[Screenshot and document pointing data]
•••

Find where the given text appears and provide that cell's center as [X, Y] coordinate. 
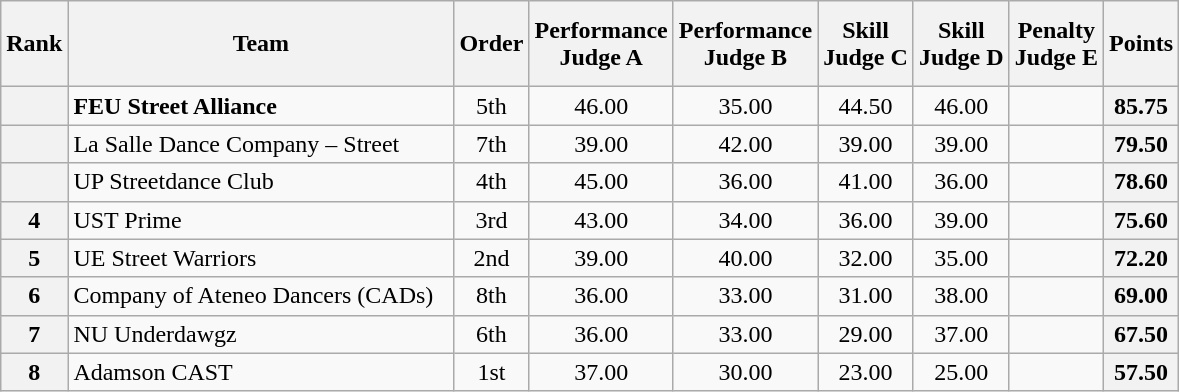
23.00 [866, 372]
UE Street Warriors [261, 258]
45.00 [601, 182]
29.00 [866, 334]
Points [1142, 44]
43.00 [601, 220]
79.50 [1142, 144]
Rank [34, 44]
40.00 [745, 258]
30.00 [745, 372]
7 [34, 334]
8th [492, 296]
78.60 [1142, 182]
32.00 [866, 258]
SkillJudge D [961, 44]
7th [492, 144]
38.00 [961, 296]
8 [34, 372]
44.50 [866, 106]
5 [34, 258]
Adamson CAST [261, 372]
75.60 [1142, 220]
31.00 [866, 296]
Order [492, 44]
6th [492, 334]
UST Prime [261, 220]
4th [492, 182]
FEU Street Alliance [261, 106]
Company of Ateneo Dancers (CADs) [261, 296]
57.50 [1142, 372]
SkillJudge C [866, 44]
La Salle Dance Company – Street [261, 144]
1st [492, 372]
PenaltyJudge E [1056, 44]
69.00 [1142, 296]
6 [34, 296]
67.50 [1142, 334]
42.00 [745, 144]
5th [492, 106]
41.00 [866, 182]
4 [34, 220]
25.00 [961, 372]
UP Streetdance Club [261, 182]
NU Underdawgz [261, 334]
Team [261, 44]
2nd [492, 258]
72.20 [1142, 258]
PerformanceJudge B [745, 44]
34.00 [745, 220]
85.75 [1142, 106]
PerformanceJudge A [601, 44]
3rd [492, 220]
Return the (X, Y) coordinate for the center point of the cell that contains the specified text.  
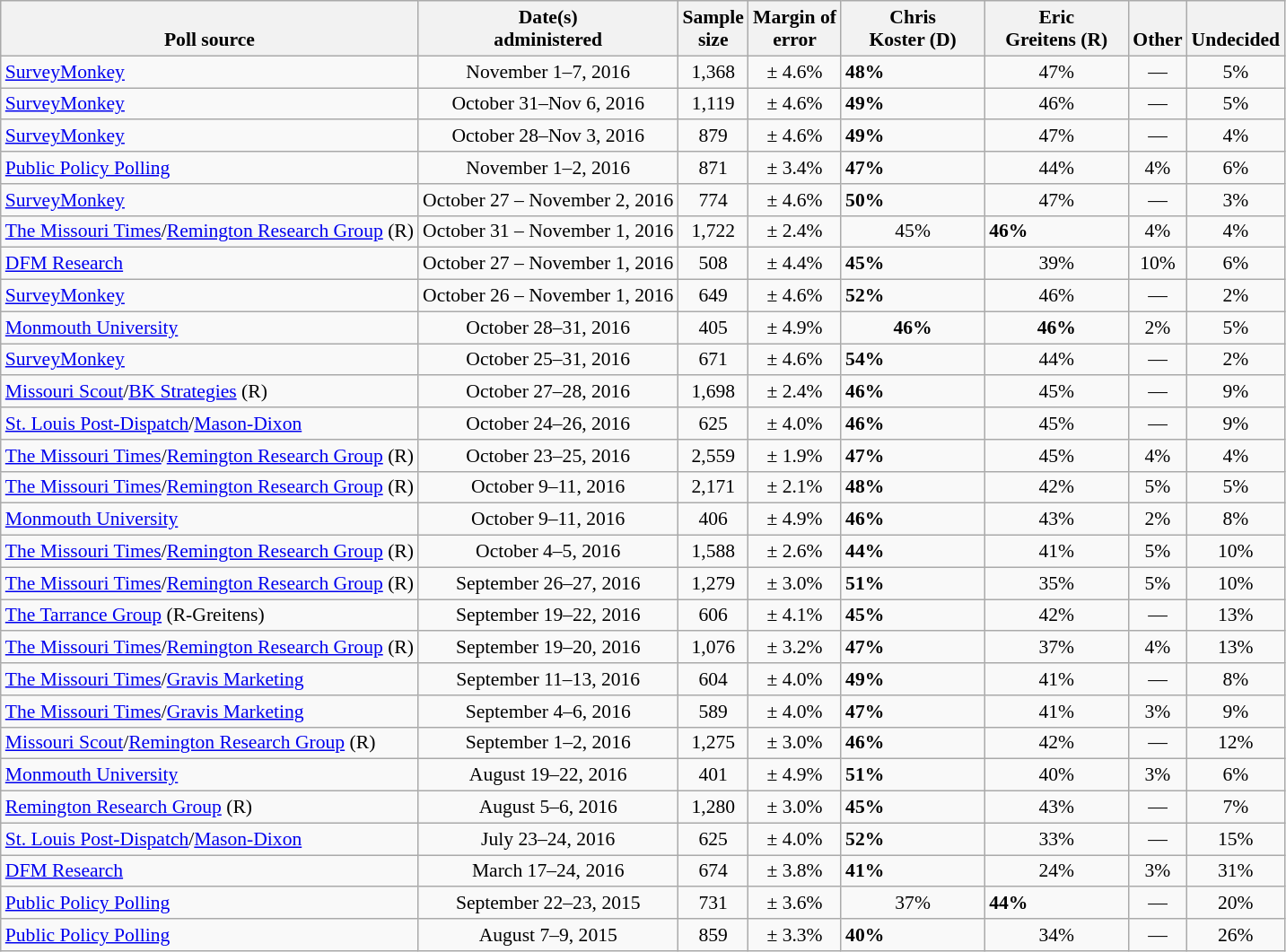
November 1–2, 2016 (548, 168)
1,279 (713, 583)
September 11–13, 2016 (548, 679)
October 23–25, 2016 (548, 456)
September 22–23, 2015 (548, 904)
October 28–31, 2016 (548, 328)
674 (713, 871)
774 (713, 200)
EricGreitens (R) (1056, 29)
20% (1236, 904)
401 (713, 775)
August 19–22, 2016 (548, 775)
508 (713, 264)
October 4–5, 2016 (548, 552)
October 31 – November 1, 2016 (548, 232)
October 24–26, 2016 (548, 424)
September 26–27, 2016 (548, 583)
859 (713, 935)
March 17–24, 2016 (548, 871)
ChrisKoster (D) (913, 29)
12% (1236, 743)
54% (913, 360)
871 (713, 168)
1,119 (713, 104)
2,171 (713, 487)
7% (1236, 808)
33% (1056, 839)
Missouri Scout/Remington Research Group (R) (210, 743)
671 (713, 360)
1,722 (713, 232)
November 1–7, 2016 (548, 72)
Remington Research Group (R) (210, 808)
± 4.1% (795, 616)
October 26 – November 1, 2016 (548, 296)
± 3.6% (795, 904)
35% (1056, 583)
August 7–9, 2015 (548, 935)
589 (713, 712)
34% (1056, 935)
1,588 (713, 552)
1,368 (713, 72)
October 27 – November 1, 2016 (548, 264)
649 (713, 296)
± 3.4% (795, 168)
October 31–Nov 6, 2016 (548, 104)
± 1.9% (795, 456)
1,698 (713, 392)
606 (713, 616)
± 3.3% (795, 935)
October 27 – November 2, 2016 (548, 200)
Undecided (1236, 29)
31% (1236, 871)
Samplesize (713, 29)
Poll source (210, 29)
24% (1056, 871)
Missouri Scout/BK Strategies (R) (210, 392)
2,559 (713, 456)
1,076 (713, 648)
September 19–20, 2016 (548, 648)
July 23–24, 2016 (548, 839)
October 28–Nov 3, 2016 (548, 136)
879 (713, 136)
Other (1158, 29)
The Tarrance Group (R-Greitens) (210, 616)
1,275 (713, 743)
405 (713, 328)
1,280 (713, 808)
± 2.6% (795, 552)
Margin oferror (795, 29)
39% (1056, 264)
604 (713, 679)
50% (913, 200)
406 (713, 520)
± 3.2% (795, 648)
October 25–31, 2016 (548, 360)
September 19–22, 2016 (548, 616)
± 2.1% (795, 487)
± 4.4% (795, 264)
October 27–28, 2016 (548, 392)
± 3.8% (795, 871)
26% (1236, 935)
September 4–6, 2016 (548, 712)
15% (1236, 839)
Date(s)administered (548, 29)
September 1–2, 2016 (548, 743)
731 (713, 904)
August 5–6, 2016 (548, 808)
Return the (x, y) coordinate for the center point of the cell that contains the specified text.  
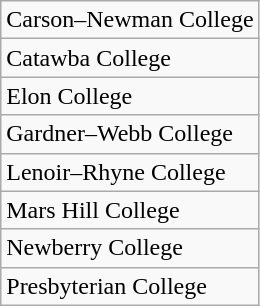
Gardner–Webb College (130, 134)
Mars Hill College (130, 210)
Carson–Newman College (130, 20)
Newberry College (130, 248)
Presbyterian College (130, 286)
Lenoir–Rhyne College (130, 172)
Catawba College (130, 58)
Elon College (130, 96)
From the cell containing the given text, extract its center point as (x, y) coordinate. 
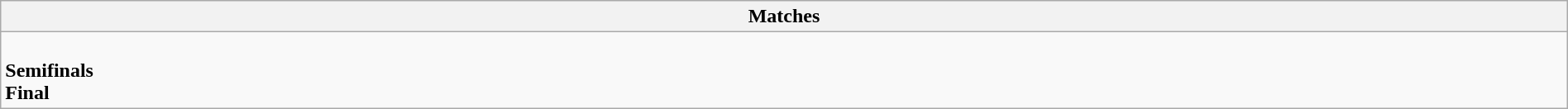
Matches (784, 17)
Semifinals Final (784, 70)
Output the (X, Y) coordinate of the center of the cell containing the given text.  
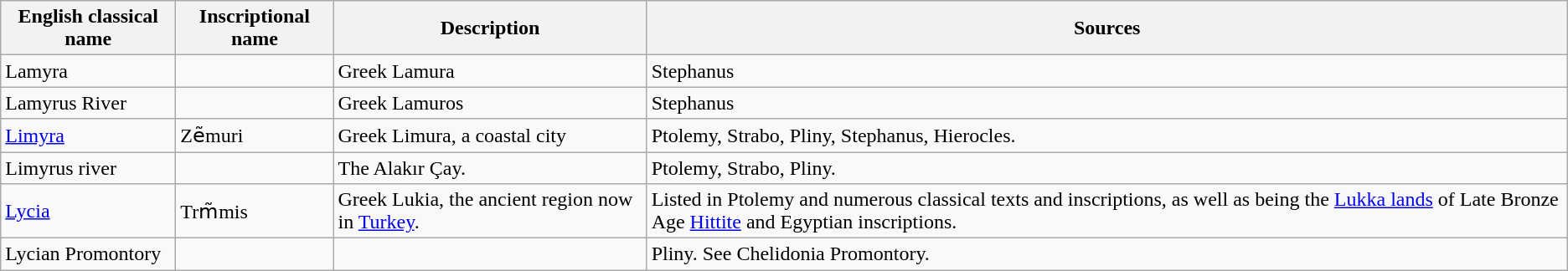
Ptolemy, Strabo, Pliny. (1107, 168)
Lamyra (89, 71)
Trm̃mis (255, 211)
English classical name (89, 28)
Greek Limura, a coastal city (490, 136)
Ptolemy, Strabo, Pliny, Stephanus, Hierocles. (1107, 136)
Greek Lukia, the ancient region now in Turkey. (490, 211)
Greek Lamuros (490, 103)
Description (490, 28)
Lycian Promontory (89, 255)
Limyrus river (89, 168)
Inscriptional name (255, 28)
Zẽmuri (255, 136)
Limyra (89, 136)
Lamyrus River (89, 103)
Greek Lamura (490, 71)
Sources (1107, 28)
Pliny. See Chelidonia Promontory. (1107, 255)
The Alakır Çay. (490, 168)
Lycia (89, 211)
From the cell containing the given text, extract its center point as (X, Y) coordinate. 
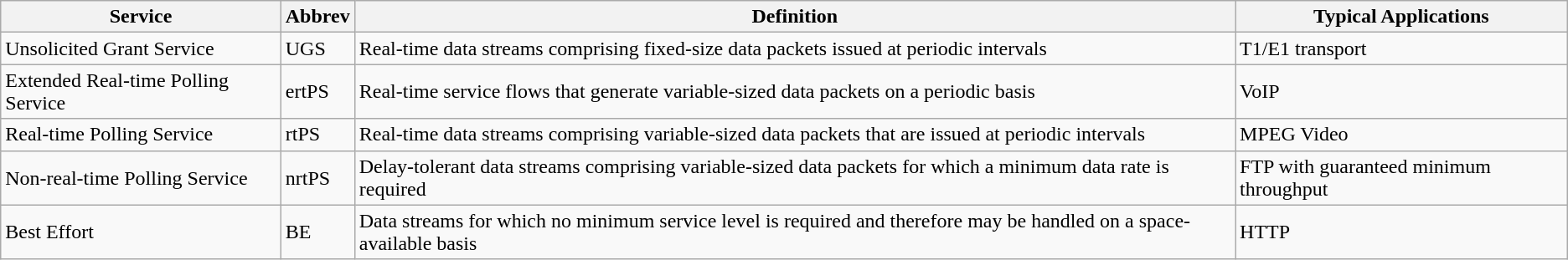
FTP with guaranteed minimum throughput (1402, 178)
Abbrev (317, 17)
Best Effort (141, 233)
Service (141, 17)
rtPS (317, 135)
Real-time Polling Service (141, 135)
MPEG Video (1402, 135)
Unsolicited Grant Service (141, 49)
BE (317, 233)
nrtPS (317, 178)
UGS (317, 49)
Non-real-time Polling Service (141, 178)
Real-time data streams comprising fixed-size data packets issued at periodic intervals (794, 49)
Definition (794, 17)
Typical Applications (1402, 17)
Real-time data streams comprising variable-sized data packets that are issued at periodic intervals (794, 135)
Real-time service flows that generate variable-sized data packets on a periodic basis (794, 92)
Extended Real-time Polling Service (141, 92)
HTTP (1402, 233)
VoIP (1402, 92)
T1/E1 transport (1402, 49)
Delay-tolerant data streams comprising variable-sized data packets for which a minimum data rate is required (794, 178)
ertPS (317, 92)
Data streams for which no minimum service level is required and therefore may be handled on a space-available basis (794, 233)
Output the (X, Y) coordinate of the center of the cell containing the given text.  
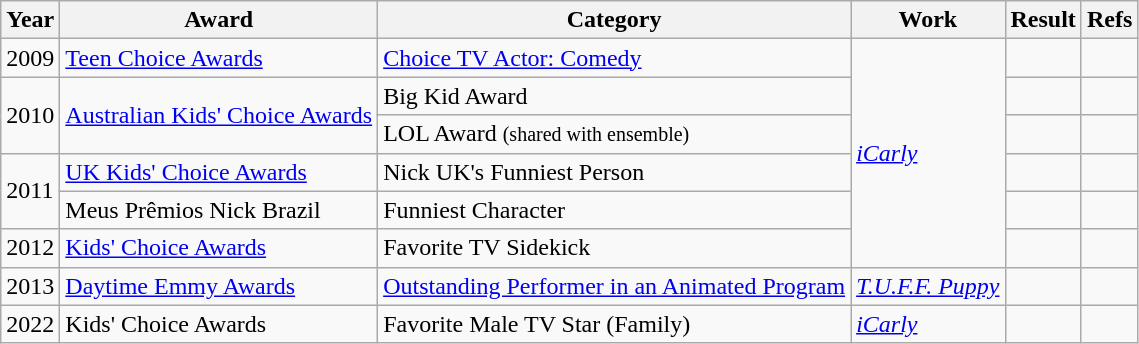
2011 (30, 191)
Nick UK's Funniest Person (614, 172)
2012 (30, 248)
LOL Award (shared with ensemble) (614, 134)
Work (928, 20)
Result (1043, 20)
2009 (30, 58)
Favorite TV Sidekick (614, 248)
Outstanding Performer in an Animated Program (614, 286)
Funniest Character (614, 210)
Choice TV Actor: Comedy (614, 58)
Award (219, 20)
Big Kid Award (614, 96)
Year (30, 20)
Refs (1109, 20)
Meus Prêmios Nick Brazil (219, 210)
Favorite Male TV Star (Family) (614, 324)
Category (614, 20)
Australian Kids' Choice Awards (219, 115)
UK Kids' Choice Awards (219, 172)
Daytime Emmy Awards (219, 286)
2022 (30, 324)
2013 (30, 286)
T.U.F.F. Puppy (928, 286)
Teen Choice Awards (219, 58)
2010 (30, 115)
For the text-containing cell, return its midpoint in (x, y) coordinate format. 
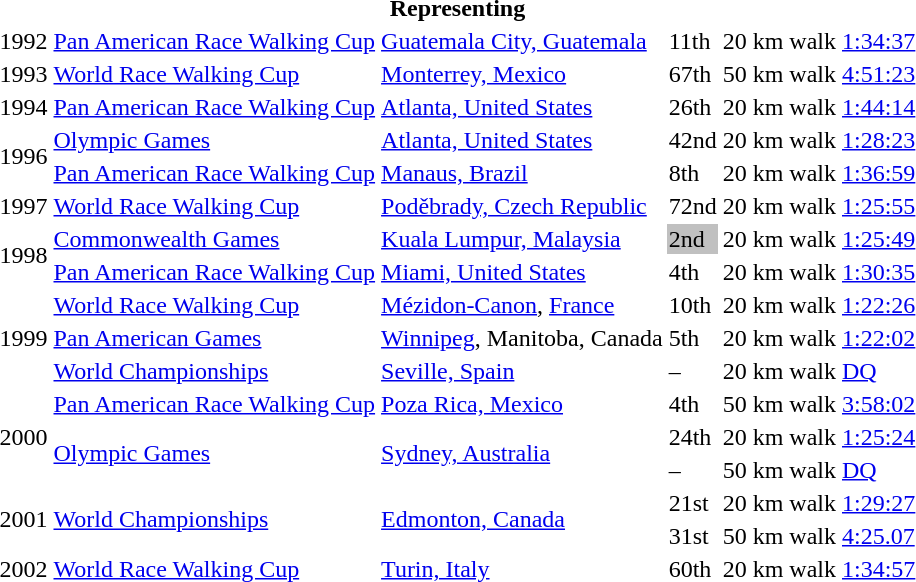
8th (692, 173)
Mézidon-Canon, France (522, 305)
67th (692, 74)
Commonwealth Games (214, 239)
Manaus, Brazil (522, 173)
Edmonton, Canada (522, 520)
Monterrey, Mexico (522, 74)
10th (692, 305)
Miami, United States (522, 272)
2nd (692, 239)
Poděbrady, Czech Republic (522, 206)
Seville, Spain (522, 371)
5th (692, 338)
Sydney, Australia (522, 454)
24th (692, 437)
Pan American Games (214, 338)
42nd (692, 140)
Poza Rica, Mexico (522, 404)
72nd (692, 206)
26th (692, 107)
31st (692, 536)
21st (692, 503)
Winnipeg, Manitoba, Canada (522, 338)
11th (692, 41)
Guatemala City, Guatemala (522, 41)
Kuala Lumpur, Malaysia (522, 239)
Provide the [X, Y] coordinate of the cell's center where the given text is located.  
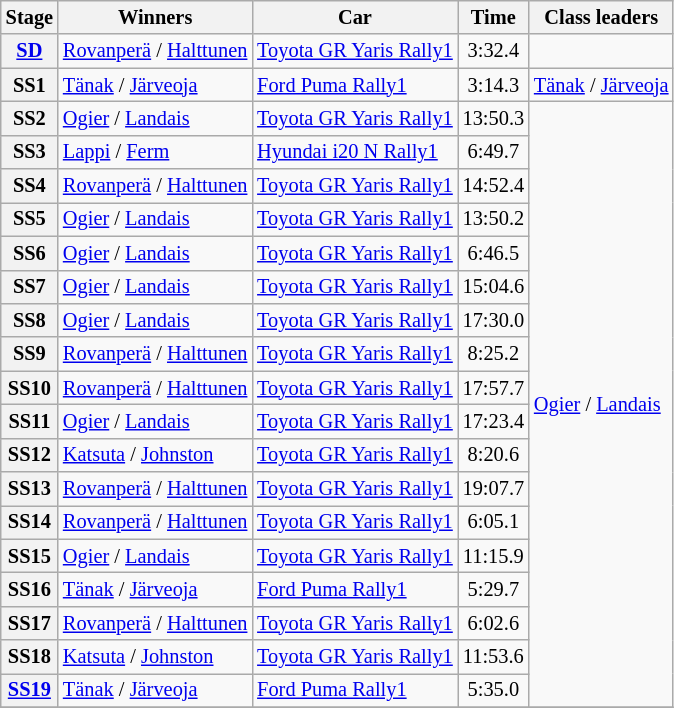
11:15.9 [494, 556]
8:25.2 [494, 354]
17:23.4 [494, 421]
SS14 [30, 522]
6:02.6 [494, 623]
17:30.0 [494, 320]
SS7 [30, 287]
5:29.7 [494, 589]
Stage [30, 17]
17:57.7 [494, 388]
19:07.7 [494, 489]
Class leaders [601, 17]
SS19 [30, 690]
Car [354, 17]
6:05.1 [494, 522]
SD [30, 51]
3:32.4 [494, 51]
8:20.6 [494, 455]
SS11 [30, 421]
SS6 [30, 253]
SS16 [30, 589]
13:50.2 [494, 219]
SS12 [30, 455]
SS8 [30, 320]
SS5 [30, 219]
Winners [155, 17]
15:04.6 [494, 287]
11:53.6 [494, 657]
SS2 [30, 118]
SS4 [30, 186]
Hyundai i20 N Rally1 [354, 152]
SS15 [30, 556]
13:50.3 [494, 118]
SS1 [30, 85]
6:49.7 [494, 152]
SS13 [30, 489]
3:14.3 [494, 85]
5:35.0 [494, 690]
Time [494, 17]
SS3 [30, 152]
Lappi / Ferm [155, 152]
SS9 [30, 354]
14:52.4 [494, 186]
SS17 [30, 623]
SS18 [30, 657]
SS10 [30, 388]
6:46.5 [494, 253]
Return the (x, y) coordinate for the center point of the cell that contains the specified text.  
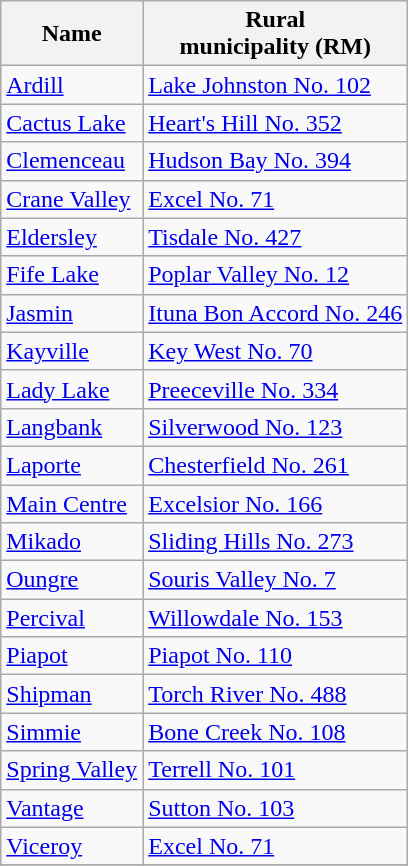
Chesterfield No. 261 (276, 465)
Poplar Valley No. 12 (276, 275)
Piapot (72, 656)
Preeceville No. 334 (276, 389)
Bone Creek No. 108 (276, 732)
Spring Valley (72, 770)
Vantage (72, 808)
Piapot No. 110 (276, 656)
Viceroy (72, 846)
Cactus Lake (72, 123)
Sliding Hills No. 273 (276, 542)
Jasmin (72, 313)
Clemenceau (72, 161)
Key West No. 70 (276, 351)
Simmie (72, 732)
Ruralmunicipality (RM) (276, 34)
Shipman (72, 694)
Souris Valley No. 7 (276, 580)
Percival (72, 618)
Excelsior No. 166 (276, 503)
Laporte (72, 465)
Langbank (72, 427)
Oungre (72, 580)
Eldersley (72, 237)
Mikado (72, 542)
Crane Valley (72, 199)
Terrell No. 101 (276, 770)
Kayville (72, 351)
Ardill (72, 85)
Main Centre (72, 503)
Heart's Hill No. 352 (276, 123)
Willowdale No. 153 (276, 618)
Tisdale No. 427 (276, 237)
Lady Lake (72, 389)
Name (72, 34)
Ituna Bon Accord No. 246 (276, 313)
Torch River No. 488 (276, 694)
Hudson Bay No. 394 (276, 161)
Sutton No. 103 (276, 808)
Lake Johnston No. 102 (276, 85)
Silverwood No. 123 (276, 427)
Fife Lake (72, 275)
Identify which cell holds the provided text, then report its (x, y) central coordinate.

•••

### Task to carry out
Retype the stretch of the material from the line containing "Chesterfield No. 261 (276, 465)" through the end of the material, both ends included.

### The result
Chesterfield No. 261 (276, 465)
Poplar Valley No. 12 (276, 275)
Piapot (72, 656)
Preeceville No. 334 (276, 389)
Bone Creek No. 108 (276, 732)
Spring Valley (72, 770)
Vantage (72, 808)
Piapot No. 110 (276, 656)
Viceroy (72, 846)
Cactus Lake (72, 123)
Sliding Hills No. 273 (276, 542)
Jasmin (72, 313)
Clemenceau (72, 161)
Key West No. 70 (276, 351)
Simmie (72, 732)
Ruralmunicipality (RM) (276, 34)
Shipman (72, 694)
Souris Valley No. 7 (276, 580)
Percival (72, 618)
Excelsior No. 166 (276, 503)
Laporte (72, 465)
Langbank (72, 427)
Oungre (72, 580)
Eldersley (72, 237)
Mikado (72, 542)
Crane Valley (72, 199)
Terrell No. 101 (276, 770)
Kayville (72, 351)
Ardill (72, 85)
Main Centre (72, 503)
Heart's Hill No. 352 (276, 123)
Willowdale No. 153 (276, 618)
Tisdale No. 427 (276, 237)
Lady Lake (72, 389)
Name (72, 34)
Ituna Bon Accord No. 246 (276, 313)
Torch River No. 488 (276, 694)
Hudson Bay No. 394 (276, 161)
Sutton No. 103 (276, 808)
Lake Johnston No. 102 (276, 85)
Silverwood No. 123 (276, 427)
Fife Lake (72, 275)
Identify which cell holds the provided text, then report its (x, y) central coordinate.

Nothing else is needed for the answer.